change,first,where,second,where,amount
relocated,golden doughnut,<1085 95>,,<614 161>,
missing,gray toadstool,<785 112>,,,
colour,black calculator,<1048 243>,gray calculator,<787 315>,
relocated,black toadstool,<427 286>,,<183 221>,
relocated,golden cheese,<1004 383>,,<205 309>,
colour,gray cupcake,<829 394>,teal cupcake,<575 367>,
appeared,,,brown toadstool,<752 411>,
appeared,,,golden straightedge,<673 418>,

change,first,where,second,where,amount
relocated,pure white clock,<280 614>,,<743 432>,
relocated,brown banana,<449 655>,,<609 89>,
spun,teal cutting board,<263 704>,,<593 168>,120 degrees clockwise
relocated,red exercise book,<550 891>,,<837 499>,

● ● ●

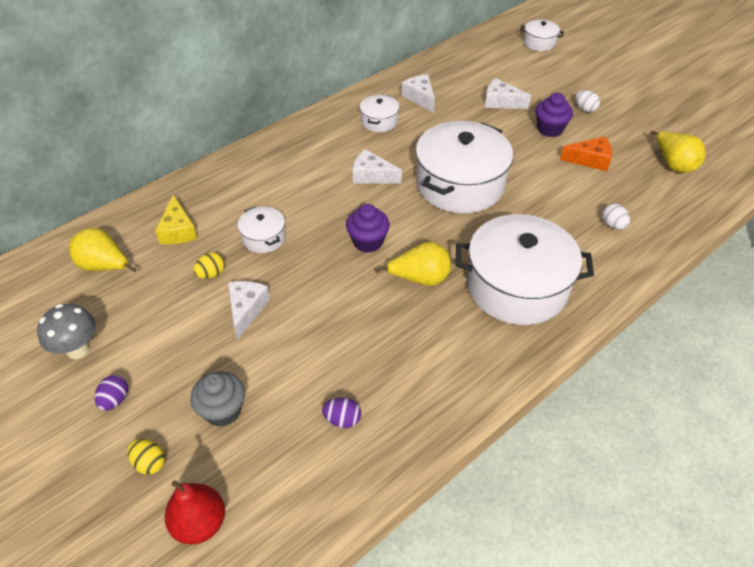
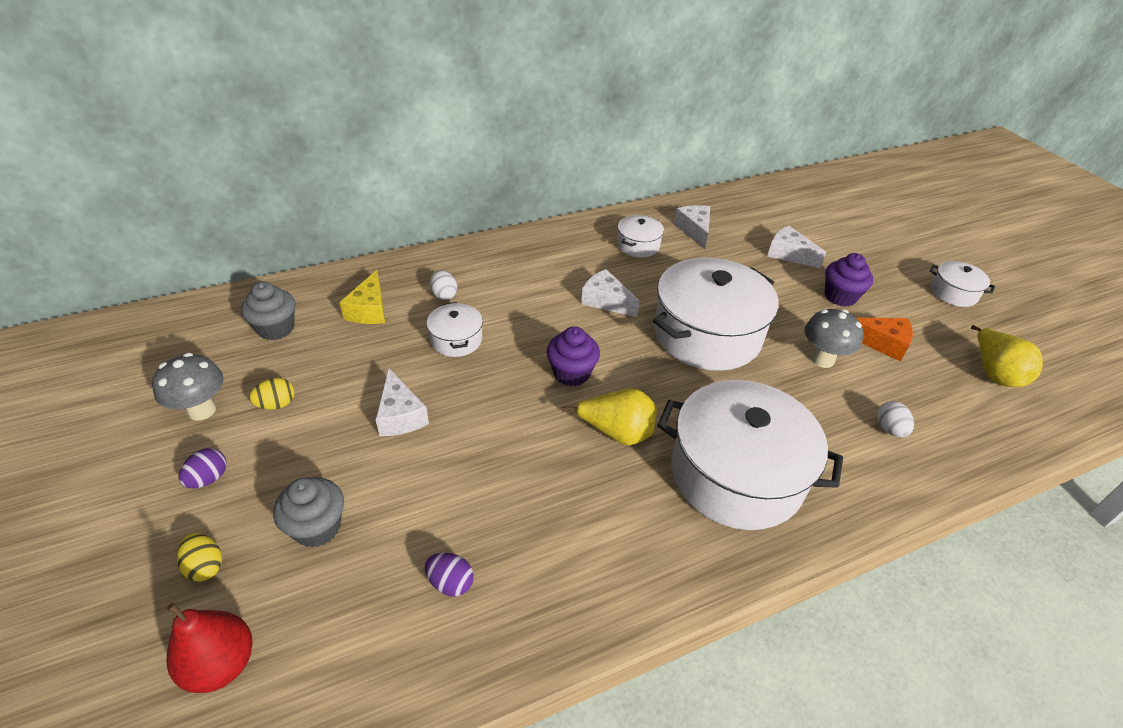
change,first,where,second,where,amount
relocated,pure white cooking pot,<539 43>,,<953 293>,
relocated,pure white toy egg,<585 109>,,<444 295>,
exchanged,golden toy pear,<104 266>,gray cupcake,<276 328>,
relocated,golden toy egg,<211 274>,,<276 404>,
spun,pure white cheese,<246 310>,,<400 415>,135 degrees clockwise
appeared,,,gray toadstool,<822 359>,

● ● ●

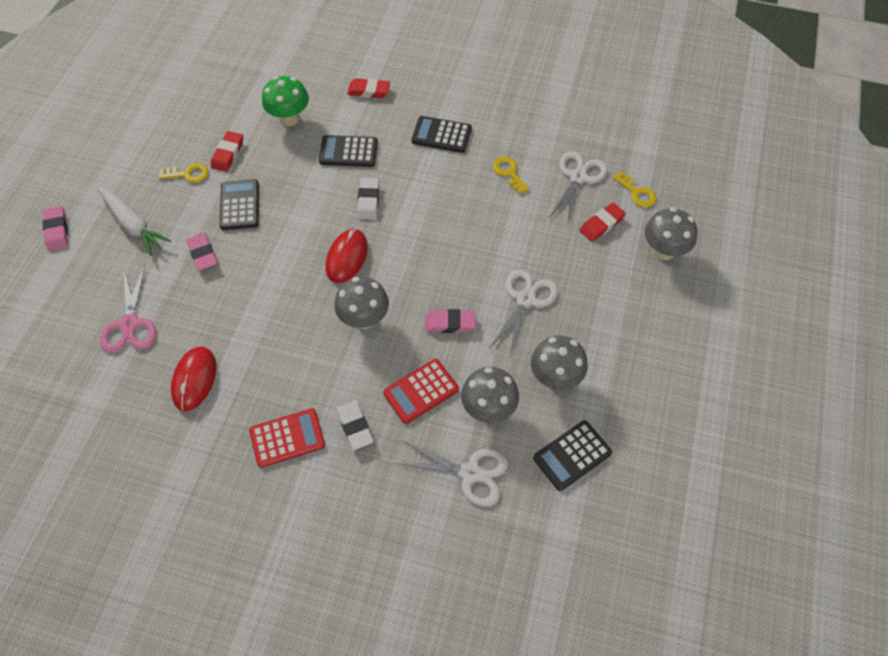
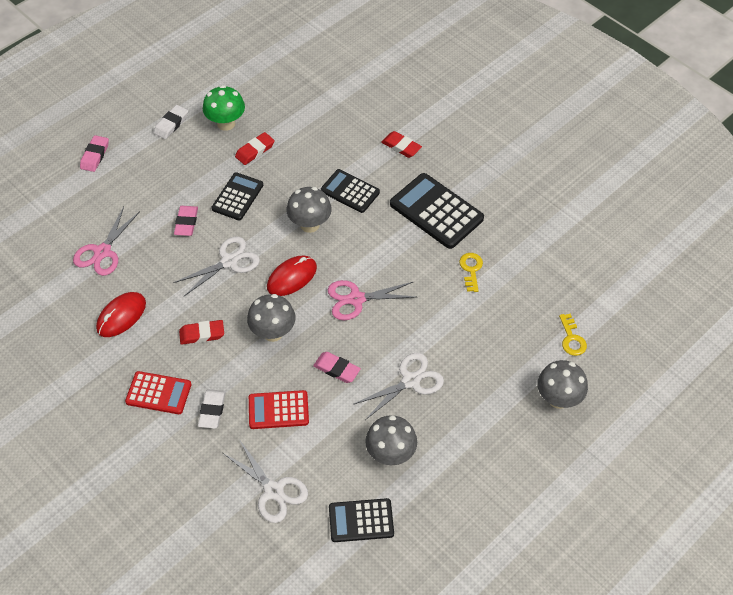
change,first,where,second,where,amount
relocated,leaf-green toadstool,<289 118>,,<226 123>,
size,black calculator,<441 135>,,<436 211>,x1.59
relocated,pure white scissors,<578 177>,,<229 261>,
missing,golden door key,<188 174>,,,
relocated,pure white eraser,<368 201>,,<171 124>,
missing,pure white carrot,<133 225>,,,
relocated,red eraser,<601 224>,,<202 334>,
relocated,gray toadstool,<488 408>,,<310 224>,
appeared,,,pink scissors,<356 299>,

● ● ●

What you will do: Using the data above, copy each line that contains "colour".

Answer below:
colour,black calculator,<1048 243>,gray calculator,<787 315>,
colour,gray cupcake,<829 394>,teal cupcake,<575 367>,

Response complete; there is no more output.